■ LISTED ENTRIES:
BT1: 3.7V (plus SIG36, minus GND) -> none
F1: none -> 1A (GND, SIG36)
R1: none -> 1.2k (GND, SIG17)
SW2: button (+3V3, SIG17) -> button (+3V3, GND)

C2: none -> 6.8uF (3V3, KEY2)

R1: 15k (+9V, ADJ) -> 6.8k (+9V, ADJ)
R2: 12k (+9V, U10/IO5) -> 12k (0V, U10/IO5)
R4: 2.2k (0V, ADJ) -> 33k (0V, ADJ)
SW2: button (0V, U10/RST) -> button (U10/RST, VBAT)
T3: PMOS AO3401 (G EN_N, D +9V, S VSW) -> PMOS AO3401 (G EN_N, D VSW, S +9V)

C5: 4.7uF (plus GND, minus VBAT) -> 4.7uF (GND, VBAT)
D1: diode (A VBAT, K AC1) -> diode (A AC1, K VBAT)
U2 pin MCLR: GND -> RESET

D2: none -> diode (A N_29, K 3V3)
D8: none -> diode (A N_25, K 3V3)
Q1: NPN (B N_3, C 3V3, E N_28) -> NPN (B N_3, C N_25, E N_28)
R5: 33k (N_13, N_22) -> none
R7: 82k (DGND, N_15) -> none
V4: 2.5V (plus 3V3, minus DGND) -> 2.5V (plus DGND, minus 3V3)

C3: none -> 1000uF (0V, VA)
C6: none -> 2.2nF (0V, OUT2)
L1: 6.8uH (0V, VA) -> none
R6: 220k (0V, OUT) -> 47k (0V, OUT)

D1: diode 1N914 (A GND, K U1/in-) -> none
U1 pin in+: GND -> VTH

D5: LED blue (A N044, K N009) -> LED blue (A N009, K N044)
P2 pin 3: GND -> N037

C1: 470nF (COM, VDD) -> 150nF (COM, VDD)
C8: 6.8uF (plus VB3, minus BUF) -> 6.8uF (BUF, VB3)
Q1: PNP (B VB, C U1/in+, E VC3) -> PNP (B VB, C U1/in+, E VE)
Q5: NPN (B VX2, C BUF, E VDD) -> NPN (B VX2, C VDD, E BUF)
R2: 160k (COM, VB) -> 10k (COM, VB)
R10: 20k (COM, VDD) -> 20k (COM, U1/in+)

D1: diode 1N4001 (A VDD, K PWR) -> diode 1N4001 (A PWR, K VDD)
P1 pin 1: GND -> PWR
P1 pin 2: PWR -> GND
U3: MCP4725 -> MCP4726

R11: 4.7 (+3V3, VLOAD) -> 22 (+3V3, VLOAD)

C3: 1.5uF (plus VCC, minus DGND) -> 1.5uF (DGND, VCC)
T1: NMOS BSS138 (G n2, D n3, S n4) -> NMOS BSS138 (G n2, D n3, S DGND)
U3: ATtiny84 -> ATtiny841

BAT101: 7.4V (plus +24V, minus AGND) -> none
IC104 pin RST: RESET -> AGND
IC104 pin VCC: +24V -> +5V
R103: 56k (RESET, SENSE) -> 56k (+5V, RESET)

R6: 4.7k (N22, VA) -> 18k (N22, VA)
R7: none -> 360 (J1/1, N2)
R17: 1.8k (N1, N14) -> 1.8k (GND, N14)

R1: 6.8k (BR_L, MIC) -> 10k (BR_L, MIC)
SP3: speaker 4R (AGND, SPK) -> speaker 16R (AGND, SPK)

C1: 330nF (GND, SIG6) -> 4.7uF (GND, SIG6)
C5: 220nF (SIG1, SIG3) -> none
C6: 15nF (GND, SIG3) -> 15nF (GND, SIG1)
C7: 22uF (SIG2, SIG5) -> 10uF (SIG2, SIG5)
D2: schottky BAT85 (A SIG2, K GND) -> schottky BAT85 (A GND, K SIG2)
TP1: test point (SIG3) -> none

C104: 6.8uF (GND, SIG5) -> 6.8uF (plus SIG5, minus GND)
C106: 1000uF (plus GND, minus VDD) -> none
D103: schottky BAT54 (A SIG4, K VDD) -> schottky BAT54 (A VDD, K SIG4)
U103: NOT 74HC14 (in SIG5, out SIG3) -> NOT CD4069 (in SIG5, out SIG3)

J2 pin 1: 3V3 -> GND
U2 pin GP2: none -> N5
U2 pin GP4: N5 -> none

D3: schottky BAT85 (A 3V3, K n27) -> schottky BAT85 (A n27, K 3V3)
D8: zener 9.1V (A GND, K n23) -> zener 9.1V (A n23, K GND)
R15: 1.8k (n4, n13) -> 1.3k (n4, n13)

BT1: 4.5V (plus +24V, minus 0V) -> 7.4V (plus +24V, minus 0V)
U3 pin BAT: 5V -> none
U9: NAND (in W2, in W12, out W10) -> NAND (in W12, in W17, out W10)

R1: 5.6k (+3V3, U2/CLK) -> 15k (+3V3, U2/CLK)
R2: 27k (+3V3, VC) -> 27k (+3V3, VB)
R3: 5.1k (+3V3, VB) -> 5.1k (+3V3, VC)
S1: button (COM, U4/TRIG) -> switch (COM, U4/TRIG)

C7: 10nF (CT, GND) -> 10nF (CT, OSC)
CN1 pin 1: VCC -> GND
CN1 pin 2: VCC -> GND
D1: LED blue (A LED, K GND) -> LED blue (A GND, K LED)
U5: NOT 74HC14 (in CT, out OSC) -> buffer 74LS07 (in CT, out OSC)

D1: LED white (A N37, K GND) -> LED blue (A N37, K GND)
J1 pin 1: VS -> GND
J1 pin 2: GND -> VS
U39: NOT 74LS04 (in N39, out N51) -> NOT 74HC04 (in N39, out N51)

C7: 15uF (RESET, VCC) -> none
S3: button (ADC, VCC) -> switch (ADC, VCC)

■ TASK ITEM:
Each line in the entries above, starting at the line with "U2 pin GP4: N5 -> none" and ending at the line with "CN1 pin 2: VCC -> GND", is to be printed exactly, and only those lines.

■ EXERCISE ANSWER:
U2 pin GP4: N5 -> none

D3: schottky BAT85 (A 3V3, K n27) -> schottky BAT85 (A n27, K 3V3)
D8: zener 9.1V (A GND, K n23) -> zener 9.1V (A n23, K GND)
R15: 1.8k (n4, n13) -> 1.3k (n4, n13)

BT1: 4.5V (plus +24V, minus 0V) -> 7.4V (plus +24V, minus 0V)
U3 pin BAT: 5V -> none
U9: NAND (in W2, in W12, out W10) -> NAND (in W12, in W17, out W10)

R1: 5.6k (+3V3, U2/CLK) -> 15k (+3V3, U2/CLK)
R2: 27k (+3V3, VC) -> 27k (+3V3, VB)
R3: 5.1k (+3V3, VB) -> 5.1k (+3V3, VC)
S1: button (COM, U4/TRIG) -> switch (COM, U4/TRIG)

C7: 10nF (CT, GND) -> 10nF (CT, OSC)
CN1 pin 1: VCC -> GND
CN1 pin 2: VCC -> GND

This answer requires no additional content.